Quote every line of the listing below word for word, omitting the picture lines from your answer.

[Begin MATERIAL FOR THE TASK]

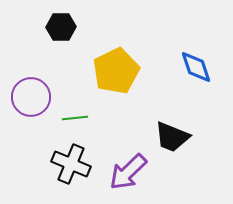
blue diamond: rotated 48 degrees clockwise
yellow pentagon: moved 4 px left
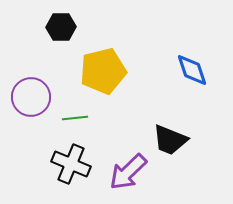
blue diamond: moved 4 px left, 3 px down
yellow pentagon: moved 13 px left; rotated 12 degrees clockwise
black trapezoid: moved 2 px left, 3 px down
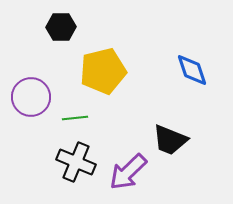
black cross: moved 5 px right, 2 px up
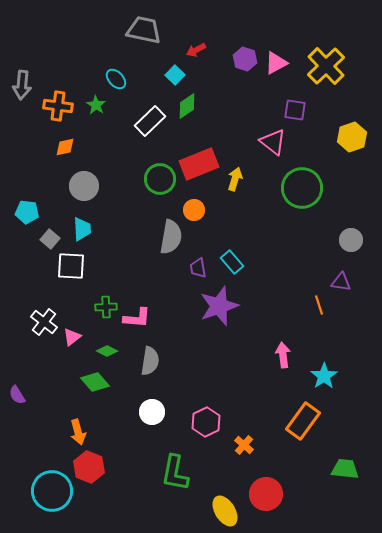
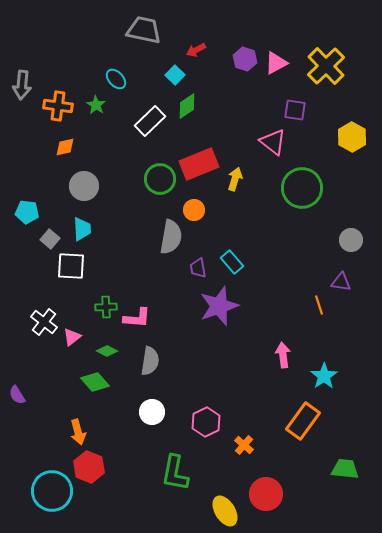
yellow hexagon at (352, 137): rotated 12 degrees counterclockwise
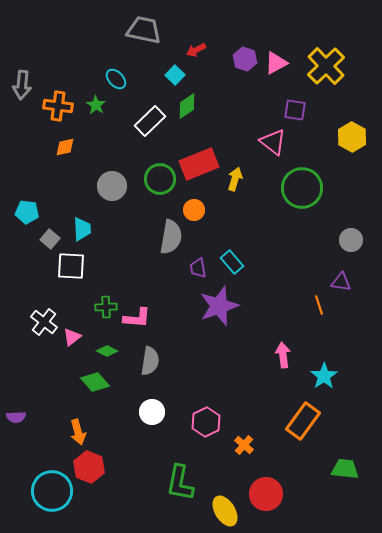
gray circle at (84, 186): moved 28 px right
purple semicircle at (17, 395): moved 1 px left, 22 px down; rotated 60 degrees counterclockwise
green L-shape at (175, 473): moved 5 px right, 10 px down
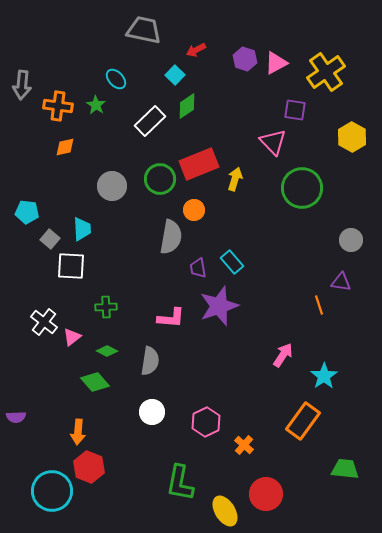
yellow cross at (326, 66): moved 6 px down; rotated 9 degrees clockwise
pink triangle at (273, 142): rotated 8 degrees clockwise
pink L-shape at (137, 318): moved 34 px right
pink arrow at (283, 355): rotated 40 degrees clockwise
orange arrow at (78, 432): rotated 20 degrees clockwise
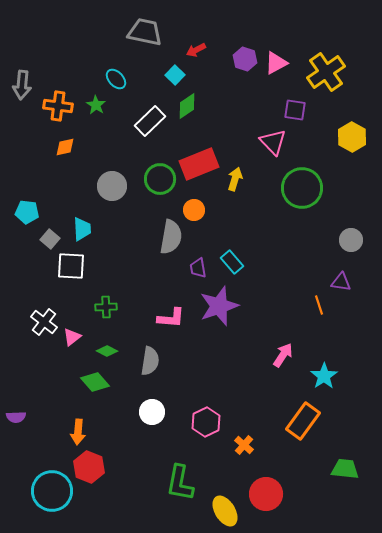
gray trapezoid at (144, 30): moved 1 px right, 2 px down
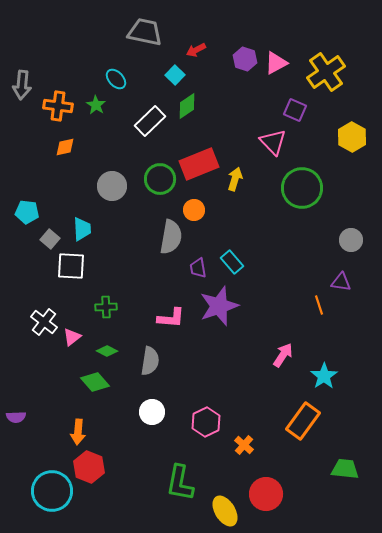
purple square at (295, 110): rotated 15 degrees clockwise
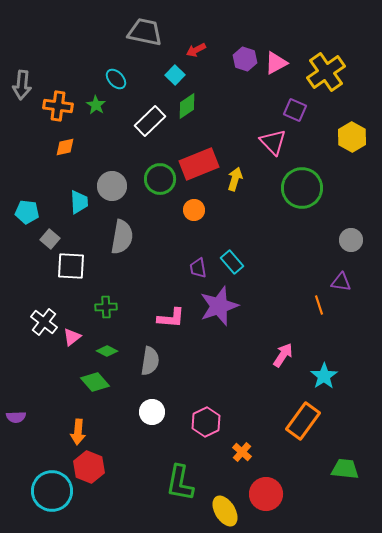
cyan trapezoid at (82, 229): moved 3 px left, 27 px up
gray semicircle at (171, 237): moved 49 px left
orange cross at (244, 445): moved 2 px left, 7 px down
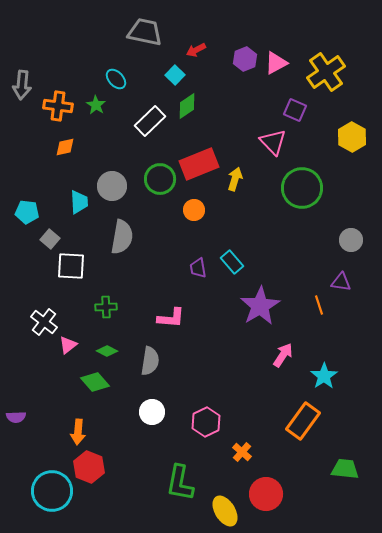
purple hexagon at (245, 59): rotated 20 degrees clockwise
purple star at (219, 306): moved 41 px right; rotated 12 degrees counterclockwise
pink triangle at (72, 337): moved 4 px left, 8 px down
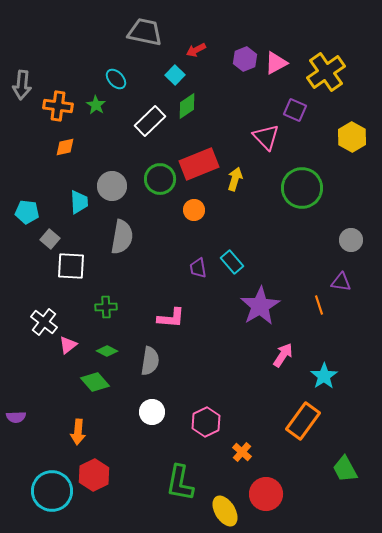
pink triangle at (273, 142): moved 7 px left, 5 px up
red hexagon at (89, 467): moved 5 px right, 8 px down; rotated 12 degrees clockwise
green trapezoid at (345, 469): rotated 124 degrees counterclockwise
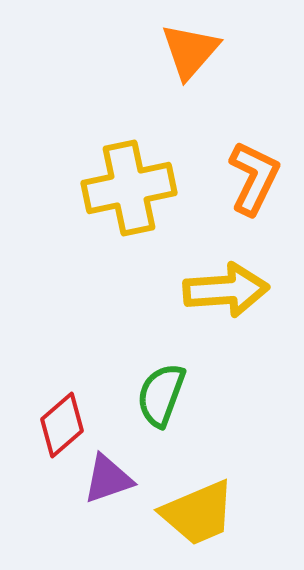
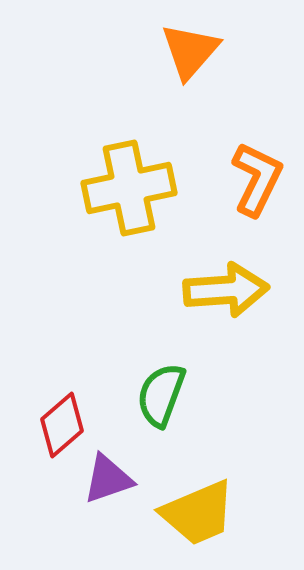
orange L-shape: moved 3 px right, 1 px down
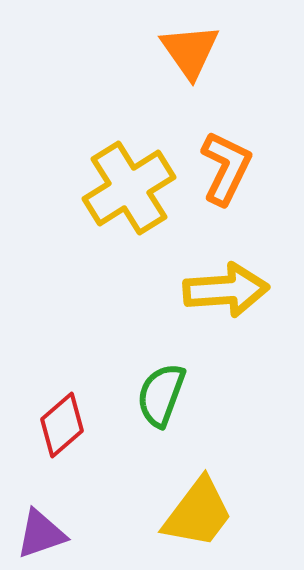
orange triangle: rotated 16 degrees counterclockwise
orange L-shape: moved 31 px left, 11 px up
yellow cross: rotated 20 degrees counterclockwise
purple triangle: moved 67 px left, 55 px down
yellow trapezoid: rotated 30 degrees counterclockwise
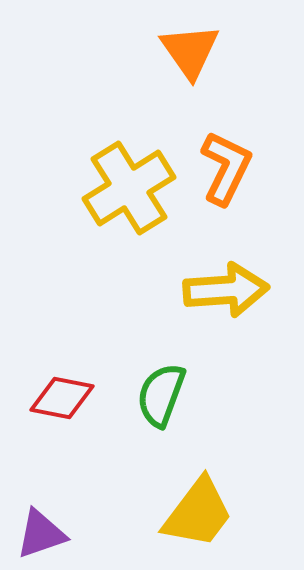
red diamond: moved 27 px up; rotated 52 degrees clockwise
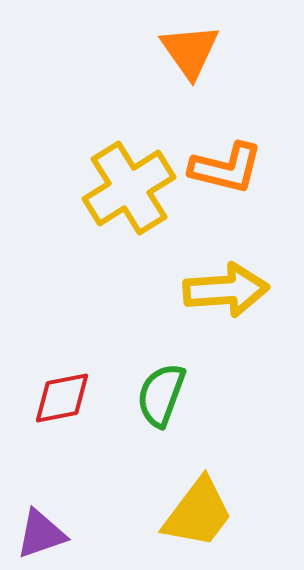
orange L-shape: rotated 78 degrees clockwise
red diamond: rotated 22 degrees counterclockwise
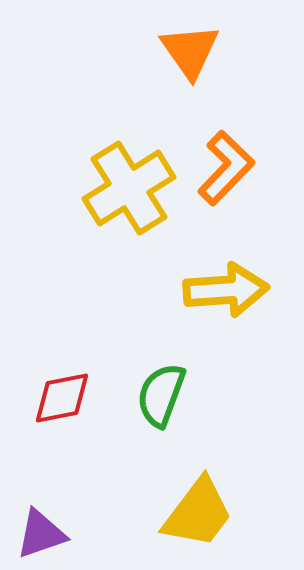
orange L-shape: rotated 60 degrees counterclockwise
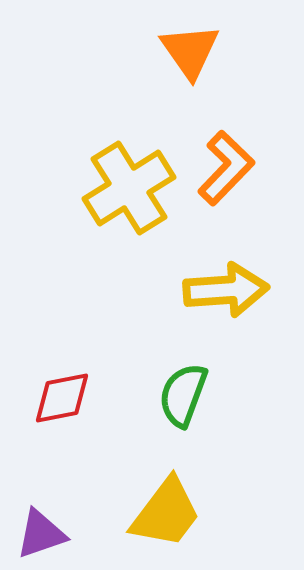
green semicircle: moved 22 px right
yellow trapezoid: moved 32 px left
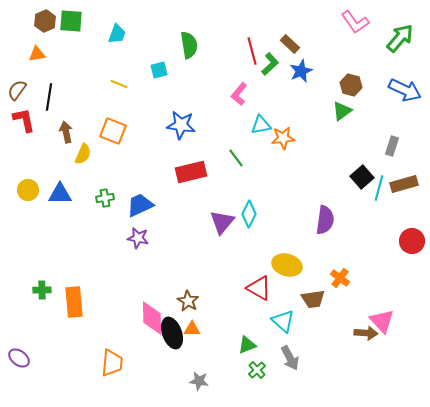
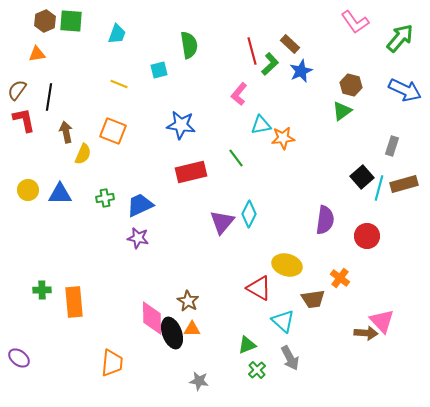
red circle at (412, 241): moved 45 px left, 5 px up
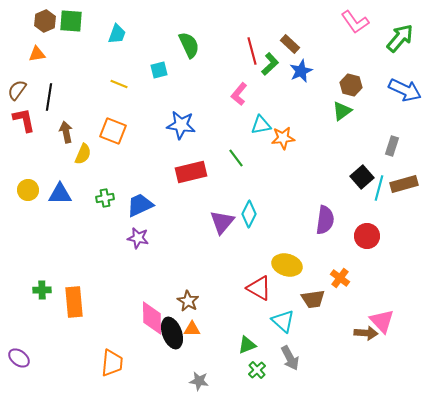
green semicircle at (189, 45): rotated 16 degrees counterclockwise
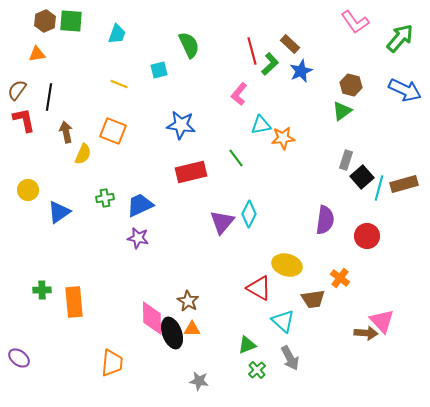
gray rectangle at (392, 146): moved 46 px left, 14 px down
blue triangle at (60, 194): moved 1 px left, 18 px down; rotated 35 degrees counterclockwise
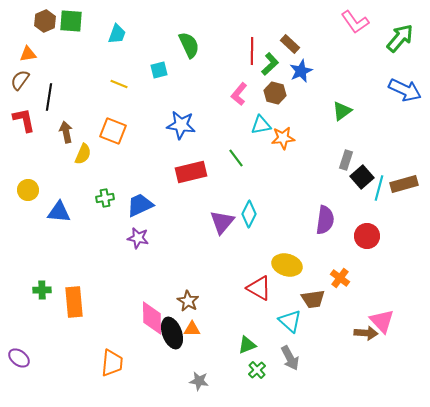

[End MATERIAL FOR THE TASK]

• [ANSWER TO THIS PROBLEM]:
blue diamond: rotated 48 degrees clockwise
yellow pentagon: moved 4 px left
blue diamond: moved 4 px left, 3 px down
yellow pentagon: moved 13 px left; rotated 12 degrees clockwise
black trapezoid: moved 2 px left, 3 px down
black cross: moved 5 px right, 2 px up
yellow hexagon at (352, 137): rotated 12 degrees counterclockwise
gray circle at (84, 186): moved 28 px right
purple semicircle at (17, 395): moved 1 px left, 22 px down; rotated 60 degrees counterclockwise
green L-shape at (175, 473): moved 5 px right, 10 px down
yellow cross at (326, 66): moved 6 px down; rotated 9 degrees clockwise
pink triangle at (273, 142): rotated 8 degrees clockwise
pink L-shape at (137, 318): moved 34 px right
pink arrow at (283, 355): rotated 40 degrees clockwise
orange arrow at (78, 432): rotated 20 degrees clockwise
gray trapezoid at (144, 30): moved 1 px right, 2 px down
purple square at (295, 110): rotated 15 degrees clockwise
cyan trapezoid at (82, 229): moved 3 px left, 27 px up
gray semicircle at (171, 237): moved 49 px left
orange cross at (244, 445): moved 2 px left, 7 px down
purple hexagon at (245, 59): rotated 20 degrees clockwise
purple star at (219, 306): moved 41 px right; rotated 12 degrees counterclockwise
pink triangle at (72, 337): moved 4 px left, 8 px down
pink triangle at (273, 142): moved 7 px left, 5 px up
red hexagon at (89, 467): moved 5 px right, 8 px down; rotated 12 degrees clockwise
green trapezoid at (345, 469): rotated 124 degrees counterclockwise
orange L-shape: moved 3 px right, 1 px down
orange triangle: rotated 16 degrees counterclockwise
orange L-shape: moved 31 px left, 11 px up
yellow cross: rotated 20 degrees counterclockwise
purple triangle: moved 67 px left, 55 px down
yellow trapezoid: rotated 30 degrees counterclockwise
red diamond: moved 27 px up; rotated 52 degrees clockwise
orange L-shape: rotated 78 degrees clockwise
red diamond: rotated 22 degrees counterclockwise
orange L-shape: rotated 60 degrees counterclockwise
green semicircle: moved 22 px right
yellow trapezoid: moved 32 px left
red circle at (412, 241): moved 45 px left, 5 px up
green semicircle at (189, 45): rotated 16 degrees counterclockwise
gray rectangle at (392, 146): moved 46 px left, 14 px down
blue triangle at (60, 194): moved 1 px left, 18 px down; rotated 35 degrees counterclockwise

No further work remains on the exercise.